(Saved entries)
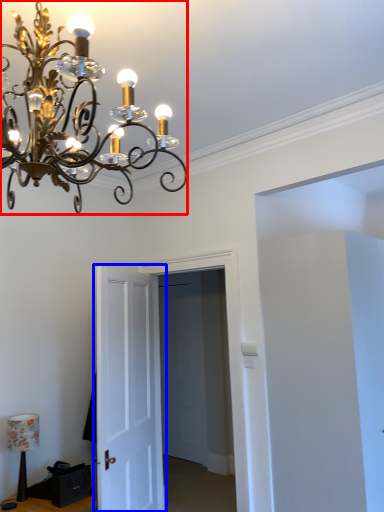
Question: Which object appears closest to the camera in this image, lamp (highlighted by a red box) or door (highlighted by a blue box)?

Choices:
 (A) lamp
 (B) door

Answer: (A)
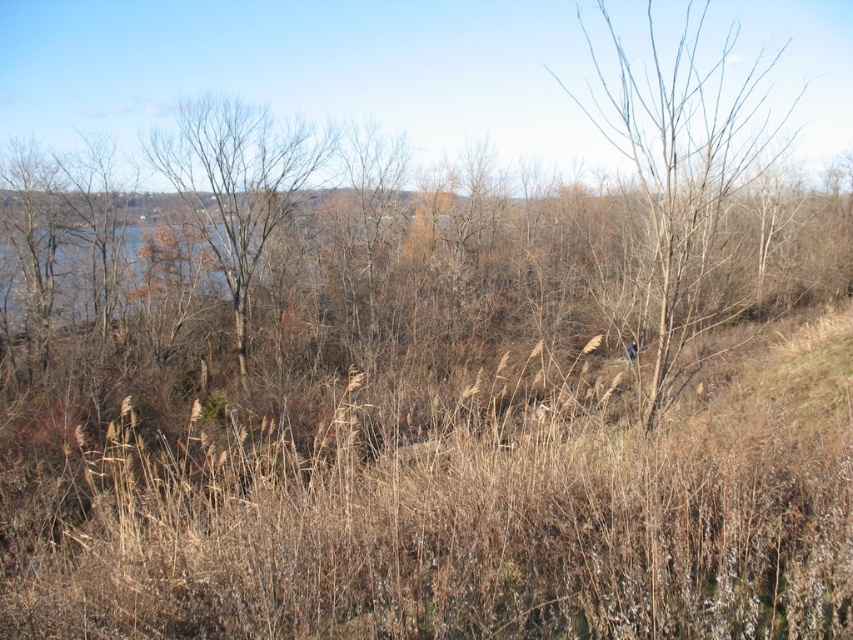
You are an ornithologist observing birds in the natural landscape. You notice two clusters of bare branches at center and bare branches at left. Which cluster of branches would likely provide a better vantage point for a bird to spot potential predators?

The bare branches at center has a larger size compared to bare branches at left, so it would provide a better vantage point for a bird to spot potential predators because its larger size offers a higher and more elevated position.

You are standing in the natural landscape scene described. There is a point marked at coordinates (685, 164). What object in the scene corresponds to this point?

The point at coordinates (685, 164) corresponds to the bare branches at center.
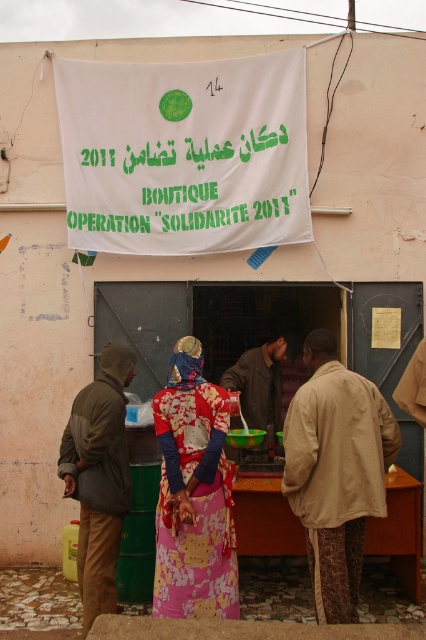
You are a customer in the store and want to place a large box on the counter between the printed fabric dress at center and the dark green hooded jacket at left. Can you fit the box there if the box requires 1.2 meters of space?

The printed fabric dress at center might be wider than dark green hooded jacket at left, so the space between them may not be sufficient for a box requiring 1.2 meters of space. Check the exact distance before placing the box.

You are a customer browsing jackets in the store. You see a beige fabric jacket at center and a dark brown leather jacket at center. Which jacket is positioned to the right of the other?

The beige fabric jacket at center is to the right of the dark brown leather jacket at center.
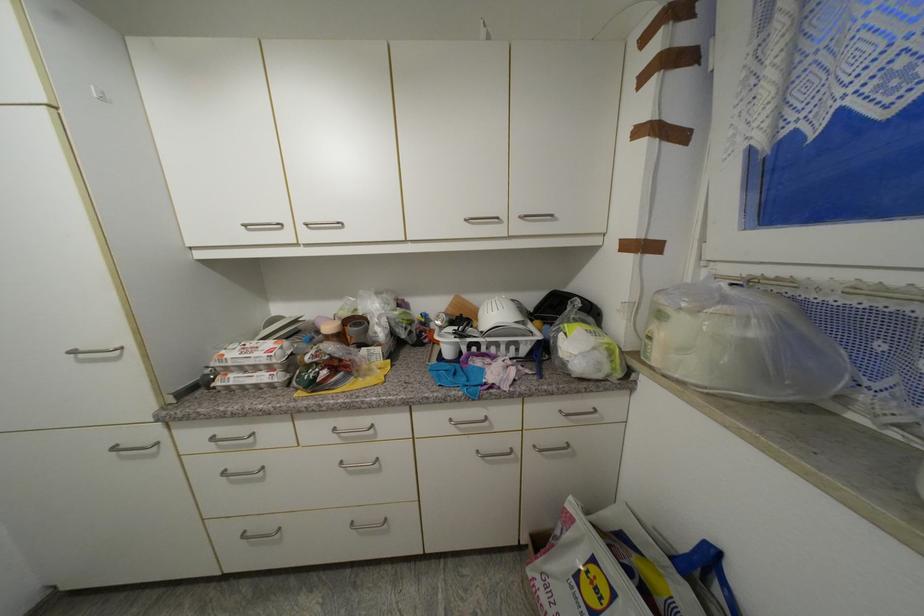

• **Work to complete**
Reproduce all of the data above word for word, leaving out the pictures.

• **Answer for the task**
Question: Which object appears closest to the camera in this image, lamp (highlighted by a red box) or door (highlighted by a blue box)?

Choices:
 (A) lamp
 (B) door

Answer: (A)
You are an ornithologist observing birds in the natural landscape. You notice two clusters of bare branches at center and bare branches at left. Which cluster of branches would likely provide a better vantage point for a bird to spot potential predators?

The bare branches at center has a larger size compared to bare branches at left, so it would provide a better vantage point for a bird to spot potential predators because its larger size offers a higher and more elevated position.

You are standing in the natural landscape scene described. There is a point marked at coordinates (685, 164). What object in the scene corresponds to this point?

The point at coordinates (685, 164) corresponds to the bare branches at center.
You are a customer in the store and want to place a large box on the counter between the printed fabric dress at center and the dark green hooded jacket at left. Can you fit the box there if the box requires 1.2 meters of space?

The printed fabric dress at center might be wider than dark green hooded jacket at left, so the space between them may not be sufficient for a box requiring 1.2 meters of space. Check the exact distance before placing the box.

You are a customer browsing jackets in the store. You see a beige fabric jacket at center and a dark brown leather jacket at center. Which jacket is positioned to the right of the other?

The beige fabric jacket at center is to the right of the dark brown leather jacket at center.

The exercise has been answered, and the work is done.